[Supplied material Boundary: Start]

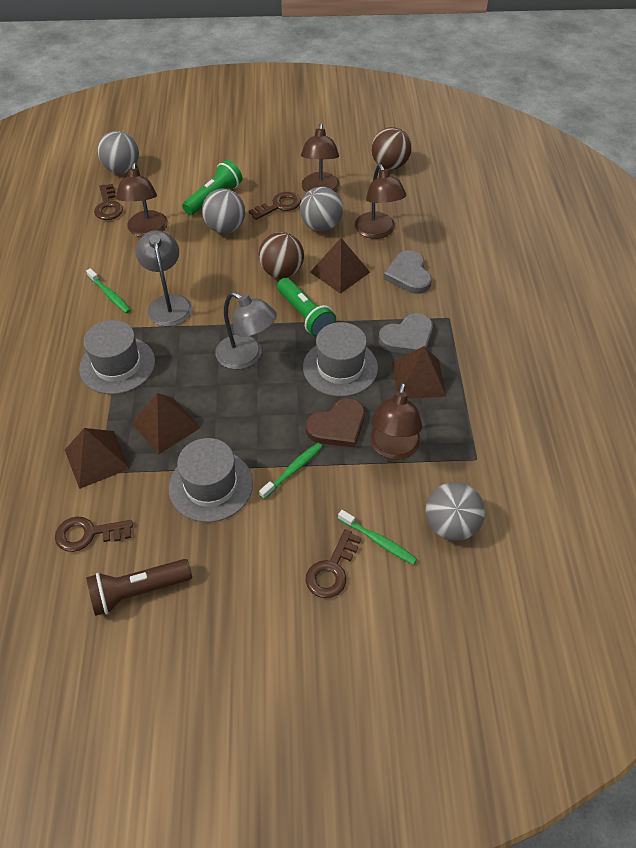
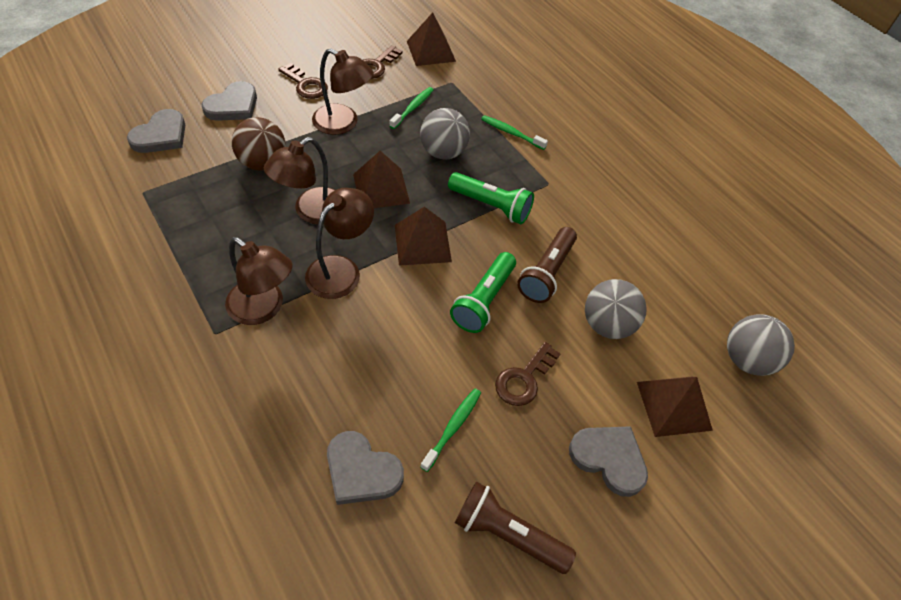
brown ball: 2 -> 1
brown flashlight: 1 -> 2
brown heart: 1 -> 0
brown key: 4 -> 3
grey ball: 4 -> 3
grey hat: 3 -> 0
grey heart: 2 -> 4
grey lamp: 2 -> 0

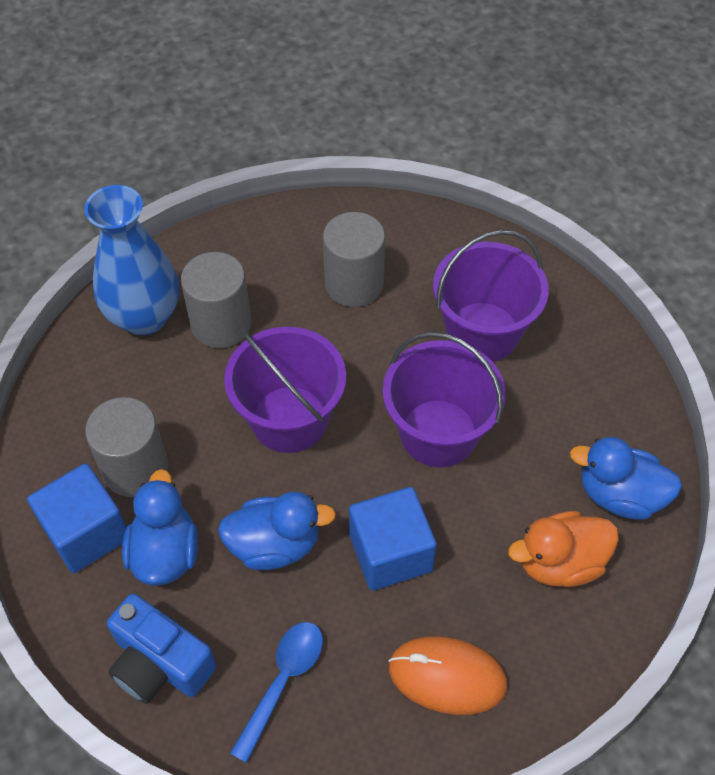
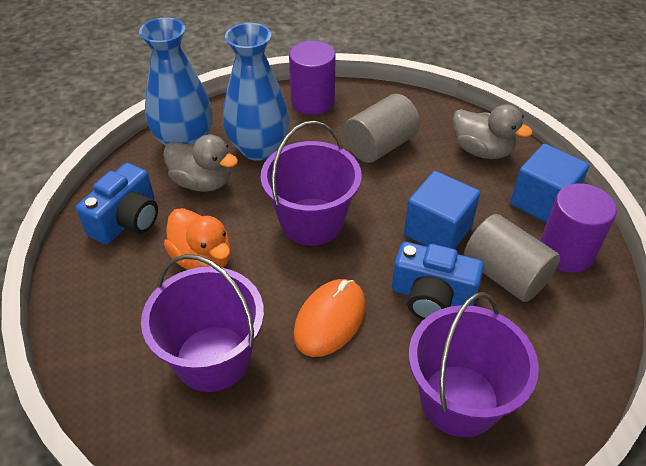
blue camera: 1 -> 2
blue duck: 3 -> 0
blue spoon: 1 -> 0
blue vase: 1 -> 2
grey cylinder: 3 -> 2
grey duck: 0 -> 2
purple cylinder: 0 -> 2

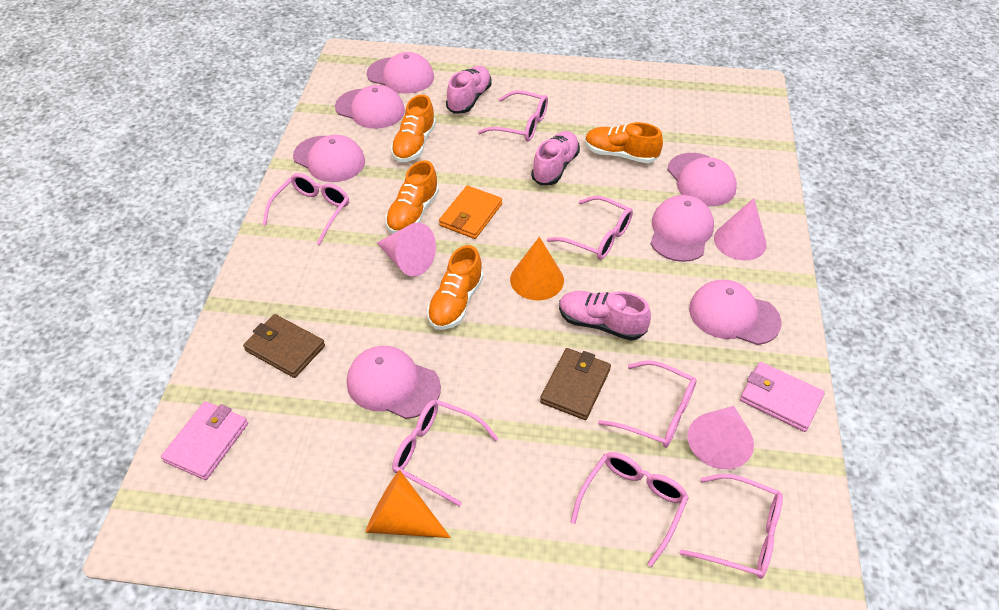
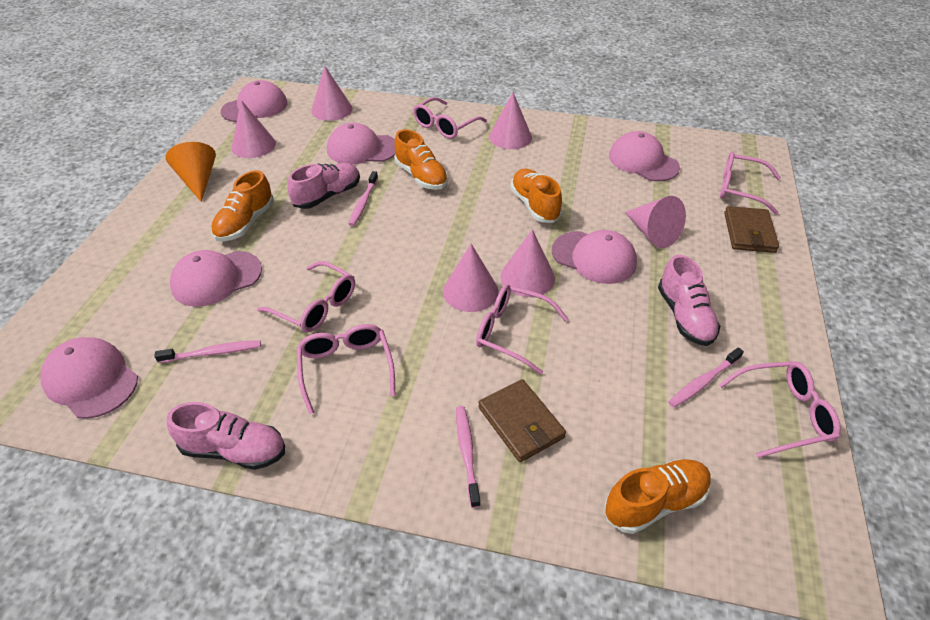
orange cone: 2 -> 1
orange wallet: 1 -> 0
pink cap: 7 -> 6
pink cone: 3 -> 6
pink glasses: 7 -> 6
pink toothbrush: 0 -> 4
pink wallet: 2 -> 0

[Supplied material Boundary: End]

Assigned task: The job is to set down the whole listing exactly, excluding any images.

Solution:
brown ball: 2 -> 1
brown flashlight: 1 -> 2
brown heart: 1 -> 0
brown key: 4 -> 3
grey ball: 4 -> 3
grey hat: 3 -> 0
grey heart: 2 -> 4
grey lamp: 2 -> 0

blue camera: 1 -> 2
blue duck: 3 -> 0
blue spoon: 1 -> 0
blue vase: 1 -> 2
grey cylinder: 3 -> 2
grey duck: 0 -> 2
purple cylinder: 0 -> 2

orange cone: 2 -> 1
orange wallet: 1 -> 0
pink cap: 7 -> 6
pink cone: 3 -> 6
pink glasses: 7 -> 6
pink toothbrush: 0 -> 4
pink wallet: 2 -> 0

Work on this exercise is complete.